[Change listing data]
_ _ _

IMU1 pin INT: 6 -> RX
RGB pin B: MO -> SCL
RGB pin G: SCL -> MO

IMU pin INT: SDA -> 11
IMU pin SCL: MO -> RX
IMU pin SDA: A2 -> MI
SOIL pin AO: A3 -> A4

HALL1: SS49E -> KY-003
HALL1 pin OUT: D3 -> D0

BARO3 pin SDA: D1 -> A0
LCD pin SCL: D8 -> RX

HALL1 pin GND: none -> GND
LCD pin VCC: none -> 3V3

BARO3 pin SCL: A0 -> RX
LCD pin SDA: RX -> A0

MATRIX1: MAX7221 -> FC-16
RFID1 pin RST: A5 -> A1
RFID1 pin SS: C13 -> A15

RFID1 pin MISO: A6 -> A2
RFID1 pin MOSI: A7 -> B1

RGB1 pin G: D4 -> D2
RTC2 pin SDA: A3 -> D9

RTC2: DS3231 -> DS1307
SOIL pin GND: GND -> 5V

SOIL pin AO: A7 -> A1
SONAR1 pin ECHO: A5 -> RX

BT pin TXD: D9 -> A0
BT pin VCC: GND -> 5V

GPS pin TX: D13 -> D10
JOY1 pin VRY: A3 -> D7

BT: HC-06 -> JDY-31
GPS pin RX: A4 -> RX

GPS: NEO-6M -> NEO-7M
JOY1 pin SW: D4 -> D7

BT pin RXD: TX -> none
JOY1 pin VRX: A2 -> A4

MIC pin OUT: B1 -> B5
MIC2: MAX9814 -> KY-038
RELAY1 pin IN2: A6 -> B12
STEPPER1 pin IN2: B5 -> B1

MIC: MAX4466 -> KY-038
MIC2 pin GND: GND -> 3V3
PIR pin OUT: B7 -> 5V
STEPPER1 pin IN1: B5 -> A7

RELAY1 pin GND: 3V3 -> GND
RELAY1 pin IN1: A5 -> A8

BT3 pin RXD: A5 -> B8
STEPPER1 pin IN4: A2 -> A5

_ _ _

Without leaving anything out, quote all the data.

* Result of this task:
IMU1 pin INT: 6 -> RX
RGB pin B: MO -> SCL
RGB pin G: SCL -> MO

IMU pin INT: SDA -> 11
IMU pin SCL: MO -> RX
IMU pin SDA: A2 -> MI
SOIL pin AO: A3 -> A4

HALL1: SS49E -> KY-003
HALL1 pin OUT: D3 -> D0

BARO3 pin SDA: D1 -> A0
LCD pin SCL: D8 -> RX

HALL1 pin GND: none -> GND
LCD pin VCC: none -> 3V3

BARO3 pin SCL: A0 -> RX
LCD pin SDA: RX -> A0

MATRIX1: MAX7221 -> FC-16
RFID1 pin RST: A5 -> A1
RFID1 pin SS: C13 -> A15

RFID1 pin MISO: A6 -> A2
RFID1 pin MOSI: A7 -> B1

RGB1 pin G: D4 -> D2
RTC2 pin SDA: A3 -> D9

RTC2: DS3231 -> DS1307
SOIL pin GND: GND -> 5V

SOIL pin AO: A7 -> A1
SONAR1 pin ECHO: A5 -> RX

BT pin TXD: D9 -> A0
BT pin VCC: GND -> 5V

GPS pin TX: D13 -> D10
JOY1 pin VRY: A3 -> D7

BT: HC-06 -> JDY-31
GPS pin RX: A4 -> RX

GPS: NEO-6M -> NEO-7M
JOY1 pin SW: D4 -> D7

BT pin RXD: TX -> none
JOY1 pin VRX: A2 -> A4

MIC pin OUT: B1 -> B5
MIC2: MAX9814 -> KY-038
RELAY1 pin IN2: A6 -> B12
STEPPER1 pin IN2: B5 -> B1

MIC: MAX4466 -> KY-038
MIC2 pin GND: GND -> 3V3
PIR pin OUT: B7 -> 5V
STEPPER1 pin IN1: B5 -> A7

RELAY1 pin GND: 3V3 -> GND
RELAY1 pin IN1: A5 -> A8

BT3 pin RXD: A5 -> B8
STEPPER1 pin IN4: A2 -> A5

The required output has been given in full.